◆ THE TASK
The expected output is every line of the data exactly as shown, minus the images.

◆ RECORDS FOR THIS TASK
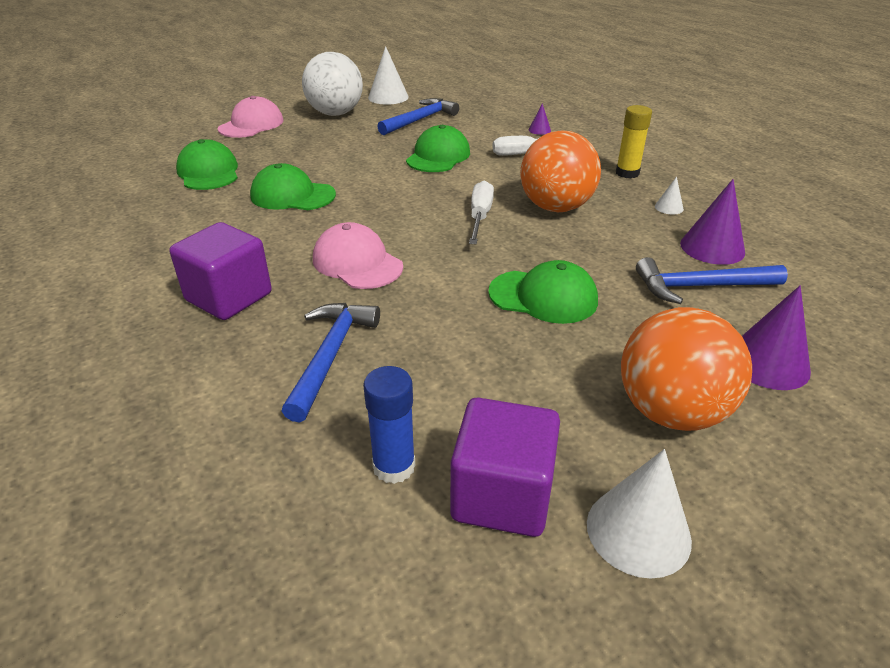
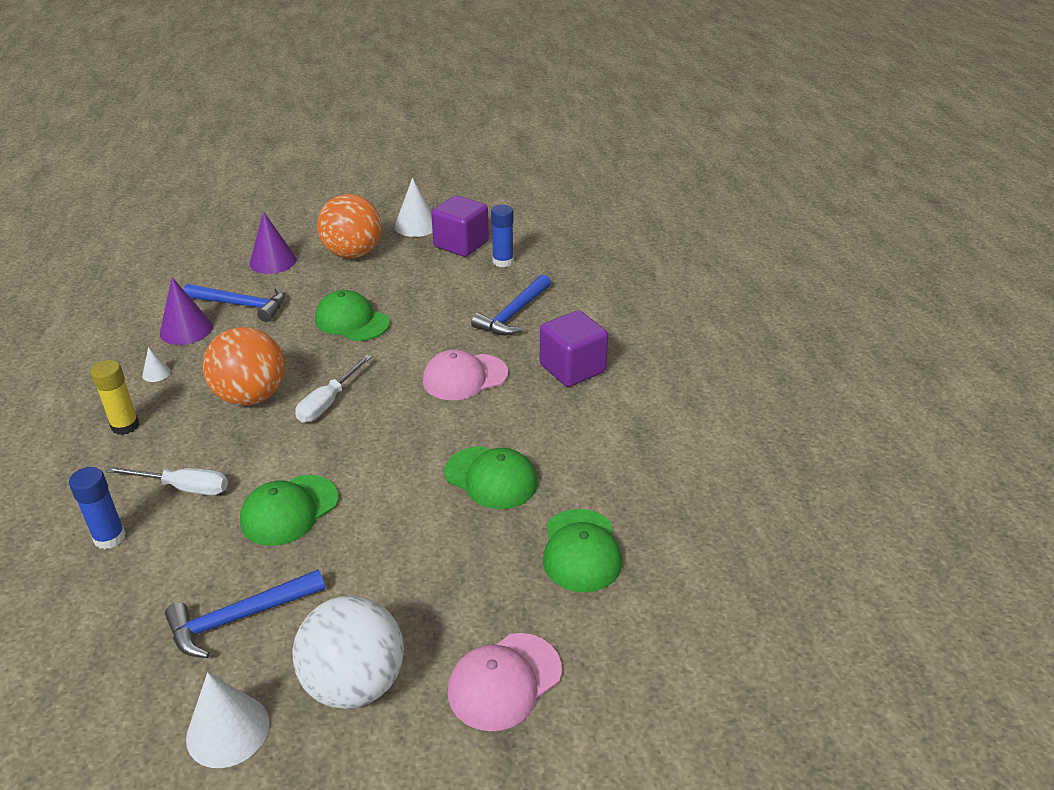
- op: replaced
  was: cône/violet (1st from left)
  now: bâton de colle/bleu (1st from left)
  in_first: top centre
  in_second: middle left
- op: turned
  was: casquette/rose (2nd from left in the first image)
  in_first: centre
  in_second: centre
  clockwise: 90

◆ EXPECTED ANSWER
- op: replaced
  was: cône/violet (1st from left)
  now: bâton de colle/bleu (1st from left)
  in_first: top centre
  in_second: middle left
- op: turned
  was: casquette/rose (2nd from left in the first image)
  in_first: centre
  in_second: centre
  clockwise: 90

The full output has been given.